### GOAL
Copy out the text lines of every record below word for word, leaving out the pictures.
START
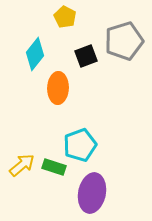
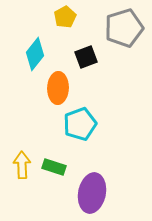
yellow pentagon: rotated 15 degrees clockwise
gray pentagon: moved 13 px up
black square: moved 1 px down
cyan pentagon: moved 21 px up
yellow arrow: rotated 52 degrees counterclockwise
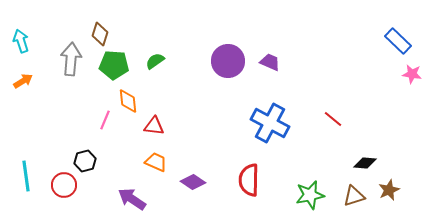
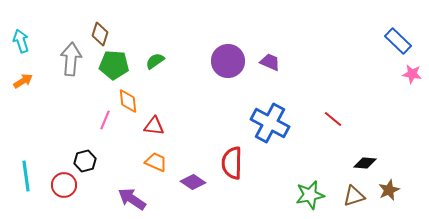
red semicircle: moved 17 px left, 17 px up
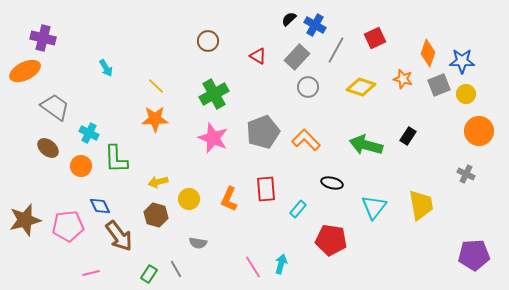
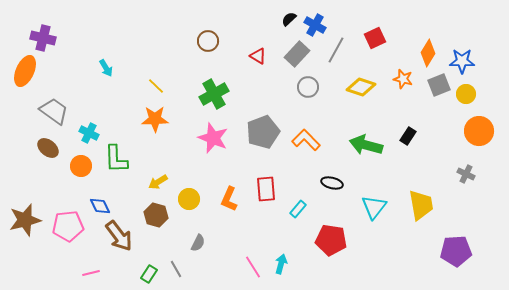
orange diamond at (428, 53): rotated 12 degrees clockwise
gray rectangle at (297, 57): moved 3 px up
orange ellipse at (25, 71): rotated 40 degrees counterclockwise
gray trapezoid at (55, 107): moved 1 px left, 4 px down
yellow arrow at (158, 182): rotated 18 degrees counterclockwise
gray semicircle at (198, 243): rotated 72 degrees counterclockwise
purple pentagon at (474, 255): moved 18 px left, 4 px up
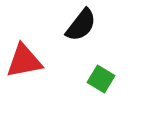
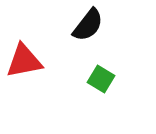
black semicircle: moved 7 px right
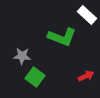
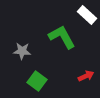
green L-shape: rotated 140 degrees counterclockwise
gray star: moved 5 px up
green square: moved 2 px right, 4 px down
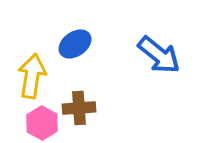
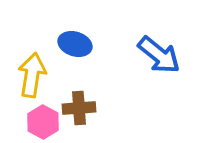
blue ellipse: rotated 52 degrees clockwise
yellow arrow: moved 1 px up
pink hexagon: moved 1 px right, 1 px up
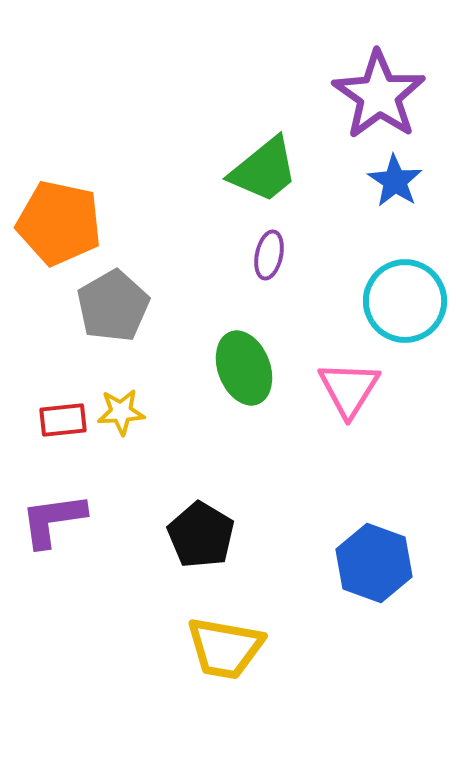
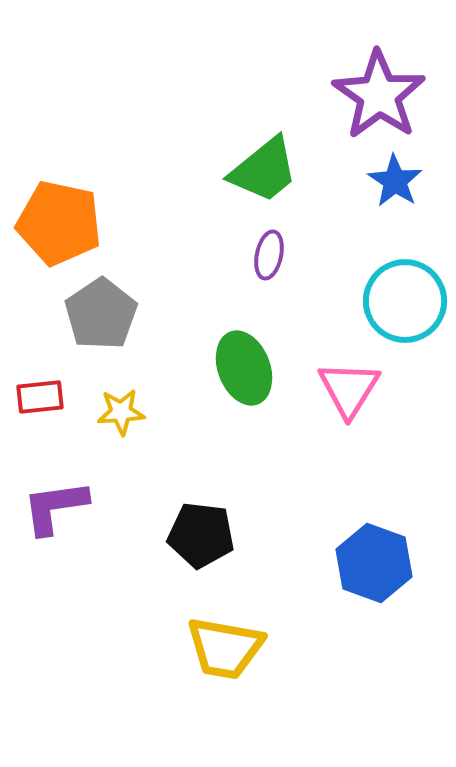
gray pentagon: moved 12 px left, 8 px down; rotated 4 degrees counterclockwise
red rectangle: moved 23 px left, 23 px up
purple L-shape: moved 2 px right, 13 px up
black pentagon: rotated 24 degrees counterclockwise
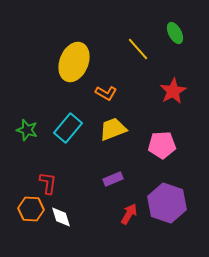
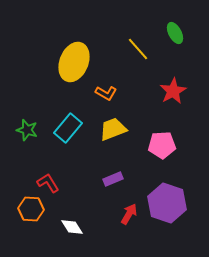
red L-shape: rotated 40 degrees counterclockwise
white diamond: moved 11 px right, 10 px down; rotated 15 degrees counterclockwise
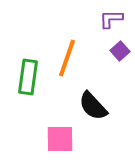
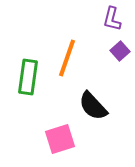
purple L-shape: moved 1 px right; rotated 75 degrees counterclockwise
pink square: rotated 16 degrees counterclockwise
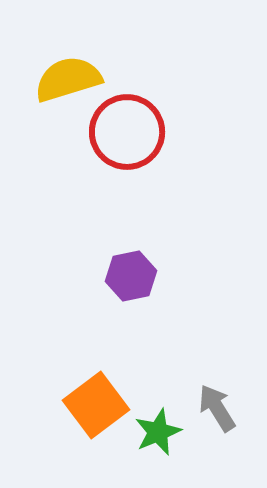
END
### COMPLETE OUTPUT
yellow pentagon: rotated 15 degrees clockwise
gray pentagon: moved 13 px up
black square: moved 1 px down
cyan pentagon: moved 21 px up
yellow arrow: rotated 52 degrees counterclockwise
red semicircle: moved 17 px left, 17 px up
orange diamond at (428, 53): rotated 12 degrees clockwise
gray rectangle at (297, 57): moved 3 px up
orange ellipse at (25, 71): rotated 40 degrees counterclockwise
gray trapezoid at (55, 107): moved 1 px left, 4 px down
yellow arrow at (158, 182): rotated 18 degrees counterclockwise
gray semicircle at (198, 243): rotated 72 degrees counterclockwise
purple pentagon at (474, 255): moved 18 px left, 4 px up
black semicircle: moved 7 px right
green L-shape: rotated 140 degrees counterclockwise
gray star: moved 5 px up
green square: moved 2 px right, 4 px down
blue ellipse: rotated 52 degrees clockwise
yellow arrow: moved 1 px up
pink hexagon: moved 1 px right, 1 px up
gray pentagon: moved 12 px left, 8 px down; rotated 4 degrees counterclockwise
red rectangle: moved 23 px left, 23 px up
purple L-shape: moved 2 px right, 13 px up
black pentagon: rotated 24 degrees counterclockwise
red L-shape: rotated 40 degrees counterclockwise
white diamond: moved 11 px right, 10 px down; rotated 15 degrees counterclockwise
purple L-shape: moved 1 px right; rotated 75 degrees counterclockwise
pink square: rotated 16 degrees counterclockwise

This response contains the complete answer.